══ Data to process ══
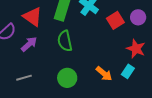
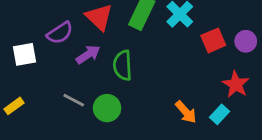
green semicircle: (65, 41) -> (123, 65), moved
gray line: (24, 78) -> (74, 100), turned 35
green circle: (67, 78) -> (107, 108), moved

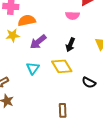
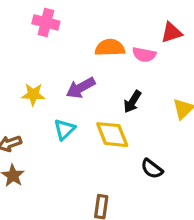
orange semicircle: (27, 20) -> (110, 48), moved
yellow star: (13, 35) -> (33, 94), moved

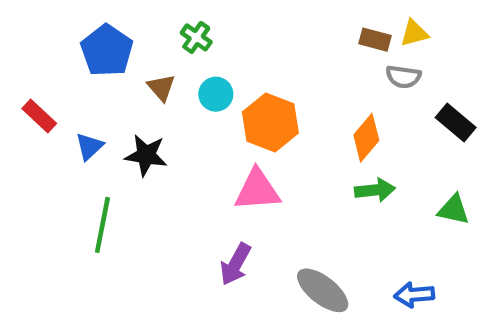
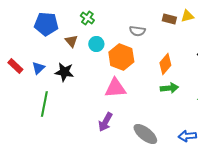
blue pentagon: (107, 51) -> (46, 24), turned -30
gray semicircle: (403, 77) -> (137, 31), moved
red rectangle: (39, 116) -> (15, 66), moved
═══
◆ Brief
Reproduce each line from the data that has "moved" in it.

◆ Your solution
green semicircle: (65, 41) -> (123, 65), moved
green circle: (67, 78) -> (107, 108), moved
orange semicircle: (27, 20) -> (110, 48), moved
yellow star: (13, 35) -> (33, 94), moved
gray semicircle: (403, 77) -> (137, 31), moved
red rectangle: (39, 116) -> (15, 66), moved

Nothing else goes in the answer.